→ DESCRIPTION OF THE TASK:
For the listing that follows, give again exactly the lines from the one with "camera: 30 degrees right, 5 degrees up" to the one with "(624, 727) = (329, 284): none", including both.

→ EXERCISE INPUT:

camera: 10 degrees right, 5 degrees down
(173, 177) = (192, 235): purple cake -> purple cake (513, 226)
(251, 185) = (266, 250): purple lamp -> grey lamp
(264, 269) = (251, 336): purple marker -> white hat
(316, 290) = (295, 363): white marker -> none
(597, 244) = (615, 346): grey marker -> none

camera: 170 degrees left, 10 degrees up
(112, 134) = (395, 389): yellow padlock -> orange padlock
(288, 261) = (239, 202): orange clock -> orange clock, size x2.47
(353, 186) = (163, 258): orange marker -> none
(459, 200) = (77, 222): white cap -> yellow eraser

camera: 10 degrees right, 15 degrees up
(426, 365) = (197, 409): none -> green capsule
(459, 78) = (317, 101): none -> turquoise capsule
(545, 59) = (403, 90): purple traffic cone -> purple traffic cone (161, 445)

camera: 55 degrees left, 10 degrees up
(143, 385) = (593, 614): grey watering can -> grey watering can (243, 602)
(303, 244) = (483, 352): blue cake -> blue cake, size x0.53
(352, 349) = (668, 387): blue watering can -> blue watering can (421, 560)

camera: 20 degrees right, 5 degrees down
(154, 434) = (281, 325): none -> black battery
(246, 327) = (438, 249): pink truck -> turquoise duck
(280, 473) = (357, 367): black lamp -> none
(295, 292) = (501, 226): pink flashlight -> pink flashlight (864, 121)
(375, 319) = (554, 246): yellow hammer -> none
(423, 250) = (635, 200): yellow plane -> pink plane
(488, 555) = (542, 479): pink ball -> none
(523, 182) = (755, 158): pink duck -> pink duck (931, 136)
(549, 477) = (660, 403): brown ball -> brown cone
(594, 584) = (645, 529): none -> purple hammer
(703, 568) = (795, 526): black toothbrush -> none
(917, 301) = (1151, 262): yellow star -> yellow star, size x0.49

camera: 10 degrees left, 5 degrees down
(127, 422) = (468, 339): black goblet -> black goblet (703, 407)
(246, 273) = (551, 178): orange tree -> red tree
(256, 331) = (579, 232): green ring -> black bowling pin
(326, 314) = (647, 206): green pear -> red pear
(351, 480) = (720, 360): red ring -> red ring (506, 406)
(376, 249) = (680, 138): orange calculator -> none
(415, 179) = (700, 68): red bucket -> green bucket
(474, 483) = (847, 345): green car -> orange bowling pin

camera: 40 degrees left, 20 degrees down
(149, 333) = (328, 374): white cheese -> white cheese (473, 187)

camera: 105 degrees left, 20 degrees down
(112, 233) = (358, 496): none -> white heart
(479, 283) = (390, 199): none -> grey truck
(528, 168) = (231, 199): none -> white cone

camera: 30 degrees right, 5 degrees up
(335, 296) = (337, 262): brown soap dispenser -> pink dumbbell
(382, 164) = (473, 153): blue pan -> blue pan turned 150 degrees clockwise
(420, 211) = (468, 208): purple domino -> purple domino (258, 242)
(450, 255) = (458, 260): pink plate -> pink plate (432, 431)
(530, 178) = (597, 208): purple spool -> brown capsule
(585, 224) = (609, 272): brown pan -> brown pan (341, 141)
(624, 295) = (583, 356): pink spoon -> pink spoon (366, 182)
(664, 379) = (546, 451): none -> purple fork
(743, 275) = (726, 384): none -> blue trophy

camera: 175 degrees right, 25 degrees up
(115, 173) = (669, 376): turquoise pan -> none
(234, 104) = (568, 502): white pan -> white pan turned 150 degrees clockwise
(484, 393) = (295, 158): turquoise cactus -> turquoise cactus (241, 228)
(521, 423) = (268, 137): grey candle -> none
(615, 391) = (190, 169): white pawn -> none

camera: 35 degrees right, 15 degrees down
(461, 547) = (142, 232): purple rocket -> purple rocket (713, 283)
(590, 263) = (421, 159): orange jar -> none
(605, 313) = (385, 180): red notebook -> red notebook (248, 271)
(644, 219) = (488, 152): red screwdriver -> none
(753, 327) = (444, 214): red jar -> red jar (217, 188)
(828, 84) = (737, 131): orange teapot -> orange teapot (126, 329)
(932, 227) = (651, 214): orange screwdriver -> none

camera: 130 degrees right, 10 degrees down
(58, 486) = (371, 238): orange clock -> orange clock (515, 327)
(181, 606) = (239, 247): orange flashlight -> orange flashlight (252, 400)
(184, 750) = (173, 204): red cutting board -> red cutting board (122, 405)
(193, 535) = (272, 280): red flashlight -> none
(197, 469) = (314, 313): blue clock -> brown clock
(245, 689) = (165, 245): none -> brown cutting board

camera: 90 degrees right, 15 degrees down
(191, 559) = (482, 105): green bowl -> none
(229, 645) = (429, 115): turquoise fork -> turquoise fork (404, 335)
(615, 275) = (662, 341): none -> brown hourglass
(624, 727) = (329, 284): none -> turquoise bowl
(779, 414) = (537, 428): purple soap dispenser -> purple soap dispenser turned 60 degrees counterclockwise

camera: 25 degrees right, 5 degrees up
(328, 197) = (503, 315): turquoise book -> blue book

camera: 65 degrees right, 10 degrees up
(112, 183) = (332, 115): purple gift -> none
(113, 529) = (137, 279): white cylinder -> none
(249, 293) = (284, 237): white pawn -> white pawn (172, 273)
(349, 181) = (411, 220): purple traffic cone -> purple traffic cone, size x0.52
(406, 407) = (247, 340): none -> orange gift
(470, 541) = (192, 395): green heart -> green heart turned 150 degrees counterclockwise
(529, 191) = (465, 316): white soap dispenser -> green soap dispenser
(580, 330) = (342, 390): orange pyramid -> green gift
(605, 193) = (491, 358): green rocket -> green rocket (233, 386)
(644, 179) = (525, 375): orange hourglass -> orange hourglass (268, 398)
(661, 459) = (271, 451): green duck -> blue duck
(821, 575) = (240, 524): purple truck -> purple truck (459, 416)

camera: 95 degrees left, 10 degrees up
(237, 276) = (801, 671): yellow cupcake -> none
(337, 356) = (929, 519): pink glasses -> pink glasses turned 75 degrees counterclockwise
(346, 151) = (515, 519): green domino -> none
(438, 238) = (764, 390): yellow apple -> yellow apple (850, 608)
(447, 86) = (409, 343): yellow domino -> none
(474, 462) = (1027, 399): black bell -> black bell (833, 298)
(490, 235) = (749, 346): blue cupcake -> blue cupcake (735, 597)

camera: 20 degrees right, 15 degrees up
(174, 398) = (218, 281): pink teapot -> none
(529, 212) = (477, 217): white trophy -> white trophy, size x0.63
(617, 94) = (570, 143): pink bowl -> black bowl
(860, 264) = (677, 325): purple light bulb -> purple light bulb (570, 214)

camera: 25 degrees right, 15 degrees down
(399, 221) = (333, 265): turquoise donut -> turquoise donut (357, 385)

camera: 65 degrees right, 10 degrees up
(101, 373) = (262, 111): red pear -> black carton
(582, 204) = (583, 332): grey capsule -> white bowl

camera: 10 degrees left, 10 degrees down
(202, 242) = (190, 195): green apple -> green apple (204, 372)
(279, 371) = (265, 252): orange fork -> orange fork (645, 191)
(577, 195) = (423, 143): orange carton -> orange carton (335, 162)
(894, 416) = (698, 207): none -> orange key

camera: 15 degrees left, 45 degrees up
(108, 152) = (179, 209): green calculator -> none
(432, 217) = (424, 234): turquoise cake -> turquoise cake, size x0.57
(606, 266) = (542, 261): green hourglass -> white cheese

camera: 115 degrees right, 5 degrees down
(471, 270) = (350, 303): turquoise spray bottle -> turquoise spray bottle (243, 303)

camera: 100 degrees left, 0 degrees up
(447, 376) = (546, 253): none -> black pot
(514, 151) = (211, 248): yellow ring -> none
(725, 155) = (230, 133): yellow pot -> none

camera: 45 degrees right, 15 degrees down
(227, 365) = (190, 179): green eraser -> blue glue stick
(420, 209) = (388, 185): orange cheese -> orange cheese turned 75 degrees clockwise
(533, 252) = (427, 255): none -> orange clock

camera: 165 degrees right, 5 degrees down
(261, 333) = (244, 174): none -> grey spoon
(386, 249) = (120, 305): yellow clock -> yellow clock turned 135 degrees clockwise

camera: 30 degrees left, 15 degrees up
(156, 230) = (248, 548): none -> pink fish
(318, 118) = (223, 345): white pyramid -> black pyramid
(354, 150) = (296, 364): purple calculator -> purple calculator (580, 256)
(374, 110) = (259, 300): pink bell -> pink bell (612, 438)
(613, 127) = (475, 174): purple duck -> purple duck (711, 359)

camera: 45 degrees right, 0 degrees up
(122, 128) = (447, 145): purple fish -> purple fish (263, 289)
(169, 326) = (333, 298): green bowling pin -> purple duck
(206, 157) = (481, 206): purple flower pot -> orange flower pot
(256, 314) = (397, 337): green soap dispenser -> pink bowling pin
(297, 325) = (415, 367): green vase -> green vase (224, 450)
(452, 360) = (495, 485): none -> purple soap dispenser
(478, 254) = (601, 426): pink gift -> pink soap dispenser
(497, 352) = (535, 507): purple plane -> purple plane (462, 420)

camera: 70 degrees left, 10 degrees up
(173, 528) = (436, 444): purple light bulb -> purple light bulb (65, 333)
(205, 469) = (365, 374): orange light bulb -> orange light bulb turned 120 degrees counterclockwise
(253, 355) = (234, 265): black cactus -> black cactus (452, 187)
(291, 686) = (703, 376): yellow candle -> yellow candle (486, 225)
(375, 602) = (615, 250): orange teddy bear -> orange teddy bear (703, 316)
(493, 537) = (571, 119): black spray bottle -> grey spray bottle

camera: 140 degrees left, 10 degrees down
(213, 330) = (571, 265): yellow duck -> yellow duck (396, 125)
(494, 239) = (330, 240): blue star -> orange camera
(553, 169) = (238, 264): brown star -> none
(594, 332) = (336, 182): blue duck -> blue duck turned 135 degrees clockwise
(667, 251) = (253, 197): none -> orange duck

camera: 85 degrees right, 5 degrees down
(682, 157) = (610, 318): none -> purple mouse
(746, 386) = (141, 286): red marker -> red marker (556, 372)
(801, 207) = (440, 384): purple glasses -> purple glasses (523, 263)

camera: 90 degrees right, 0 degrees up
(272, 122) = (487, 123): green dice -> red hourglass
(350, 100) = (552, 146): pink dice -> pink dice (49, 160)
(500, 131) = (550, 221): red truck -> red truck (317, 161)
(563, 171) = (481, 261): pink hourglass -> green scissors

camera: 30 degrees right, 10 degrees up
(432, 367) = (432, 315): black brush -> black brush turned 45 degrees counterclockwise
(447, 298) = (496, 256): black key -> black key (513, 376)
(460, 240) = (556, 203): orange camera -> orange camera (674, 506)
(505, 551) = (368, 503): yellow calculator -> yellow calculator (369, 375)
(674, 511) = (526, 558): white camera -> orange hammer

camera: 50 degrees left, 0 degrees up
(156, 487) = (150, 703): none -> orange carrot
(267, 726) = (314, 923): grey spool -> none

→ RESPONSE AREA:
camera: 30 degrees right, 5 degrees up
(335, 296) = (337, 262): brown soap dispenser -> pink dumbbell
(382, 164) = (473, 153): blue pan -> blue pan turned 150 degrees clockwise
(420, 211) = (468, 208): purple domino -> purple domino (258, 242)
(450, 255) = (458, 260): pink plate -> pink plate (432, 431)
(530, 178) = (597, 208): purple spool -> brown capsule
(585, 224) = (609, 272): brown pan -> brown pan (341, 141)
(624, 295) = (583, 356): pink spoon -> pink spoon (366, 182)
(664, 379) = (546, 451): none -> purple fork
(743, 275) = (726, 384): none -> blue trophy

camera: 175 degrees right, 25 degrees up
(115, 173) = (669, 376): turquoise pan -> none
(234, 104) = (568, 502): white pan -> white pan turned 150 degrees clockwise
(484, 393) = (295, 158): turquoise cactus -> turquoise cactus (241, 228)
(521, 423) = (268, 137): grey candle -> none
(615, 391) = (190, 169): white pawn -> none

camera: 35 degrees right, 15 degrees down
(461, 547) = (142, 232): purple rocket -> purple rocket (713, 283)
(590, 263) = (421, 159): orange jar -> none
(605, 313) = (385, 180): red notebook -> red notebook (248, 271)
(644, 219) = (488, 152): red screwdriver -> none
(753, 327) = (444, 214): red jar -> red jar (217, 188)
(828, 84) = (737, 131): orange teapot -> orange teapot (126, 329)
(932, 227) = (651, 214): orange screwdriver -> none

camera: 130 degrees right, 10 degrees down
(58, 486) = (371, 238): orange clock -> orange clock (515, 327)
(181, 606) = (239, 247): orange flashlight -> orange flashlight (252, 400)
(184, 750) = (173, 204): red cutting board -> red cutting board (122, 405)
(193, 535) = (272, 280): red flashlight -> none
(197, 469) = (314, 313): blue clock -> brown clock
(245, 689) = (165, 245): none -> brown cutting board

camera: 90 degrees right, 15 degrees down
(191, 559) = (482, 105): green bowl -> none
(229, 645) = (429, 115): turquoise fork -> turquoise fork (404, 335)
(615, 275) = (662, 341): none -> brown hourglass
(624, 727) = (329, 284): none -> turquoise bowl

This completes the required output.